# YOUR GOAL
Of the entries below, return exactly those lines that fall between the one containing "LCD pin SCL: D6 -> D0" and the one containing "PIXELS2 pin GND: GND -> 3V3", the two end lines included.

# DATA TO EXAMINE
================
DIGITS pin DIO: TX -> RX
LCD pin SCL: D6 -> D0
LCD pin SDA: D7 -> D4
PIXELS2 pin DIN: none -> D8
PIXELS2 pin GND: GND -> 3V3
================
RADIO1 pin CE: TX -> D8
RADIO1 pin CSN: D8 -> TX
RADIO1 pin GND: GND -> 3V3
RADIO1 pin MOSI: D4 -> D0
================
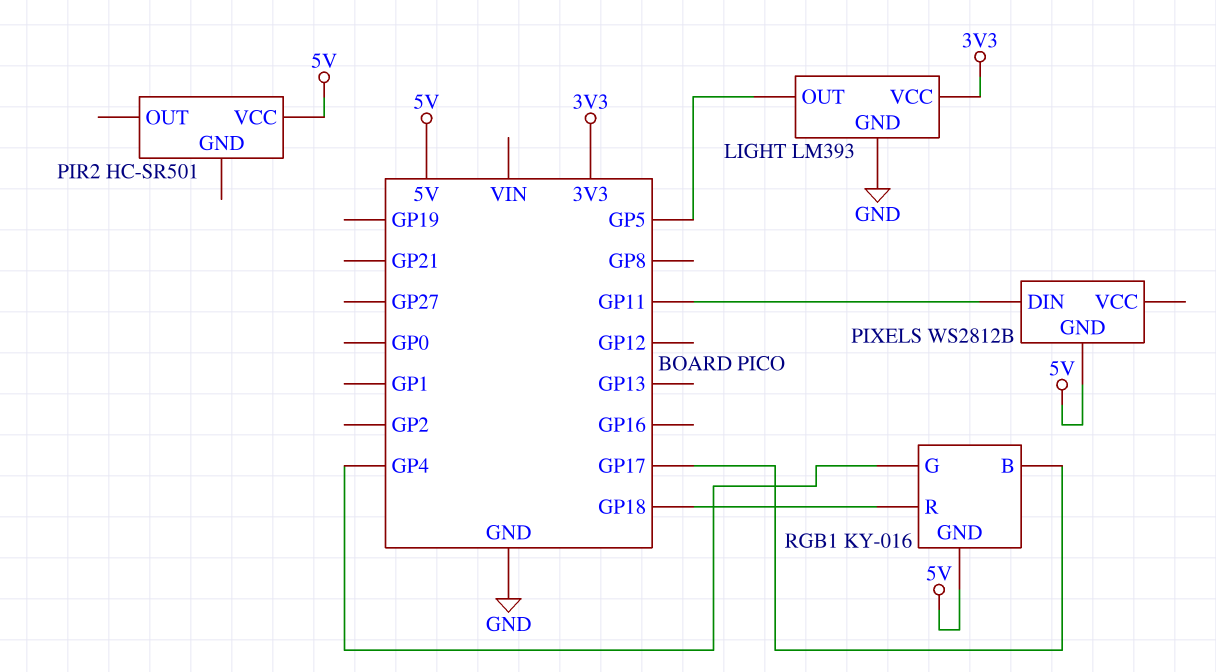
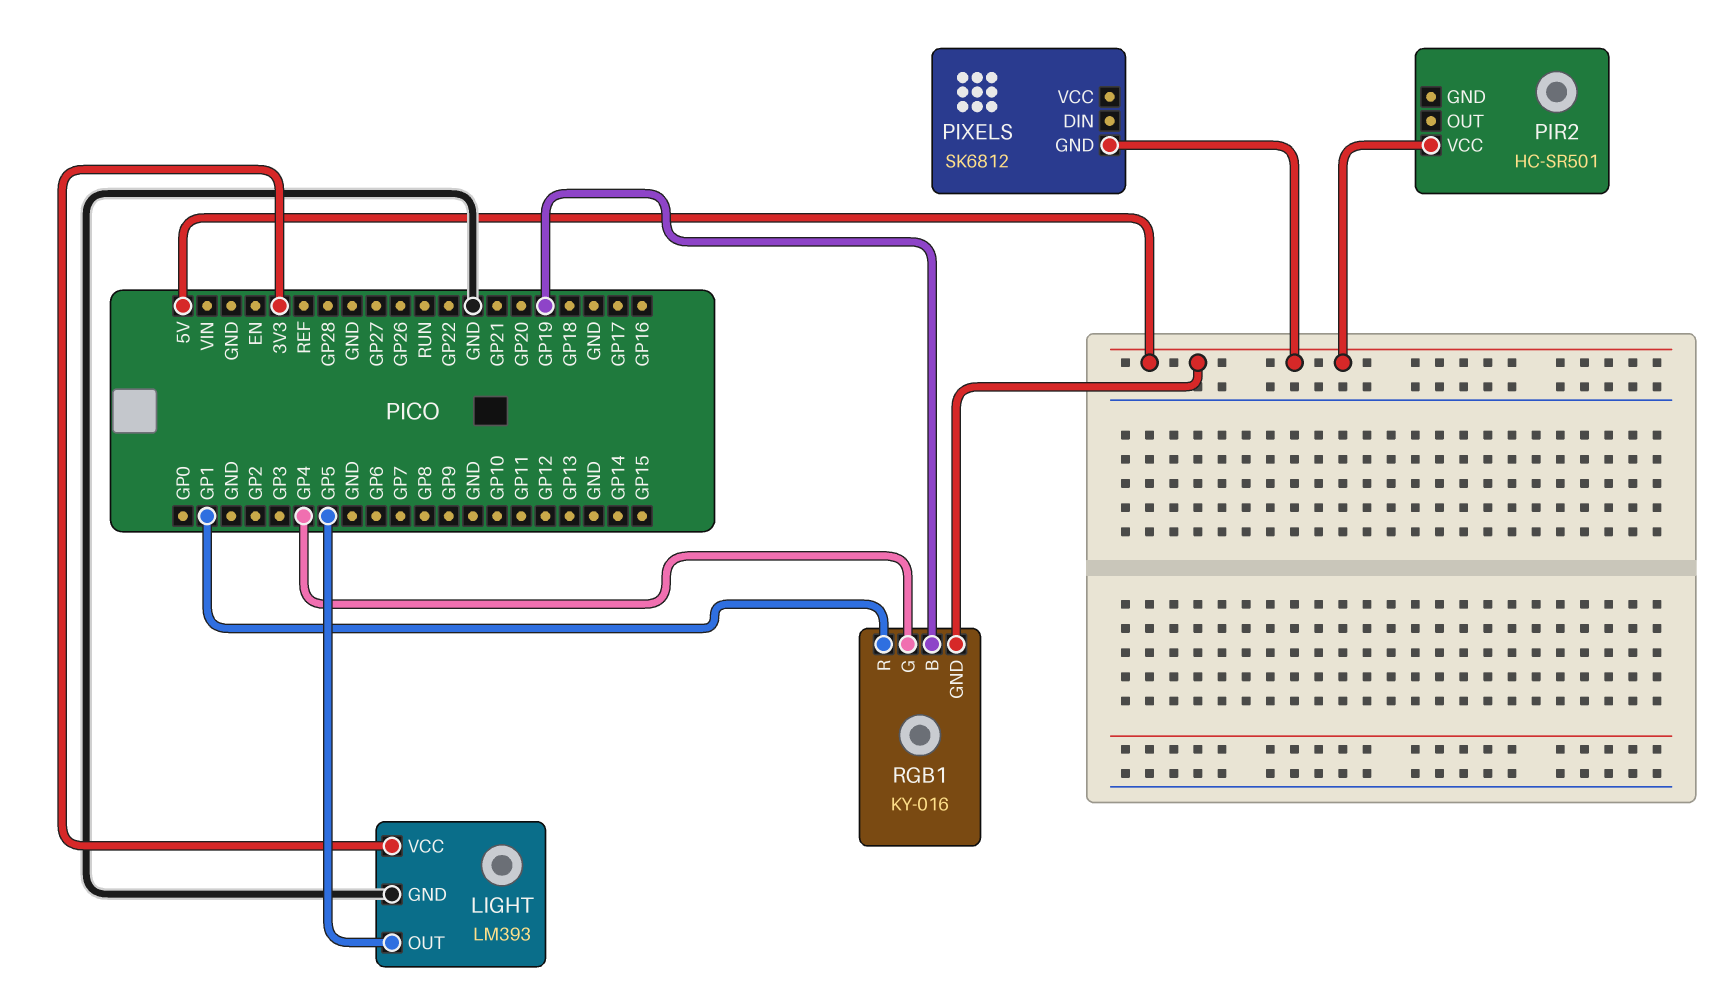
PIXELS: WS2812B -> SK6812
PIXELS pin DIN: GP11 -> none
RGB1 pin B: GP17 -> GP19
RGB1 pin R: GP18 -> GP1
================
# WRITTEN SOLUTION
LCD pin SCL: D6 -> D0
LCD pin SDA: D7 -> D4
PIXELS2 pin DIN: none -> D8
PIXELS2 pin GND: GND -> 3V3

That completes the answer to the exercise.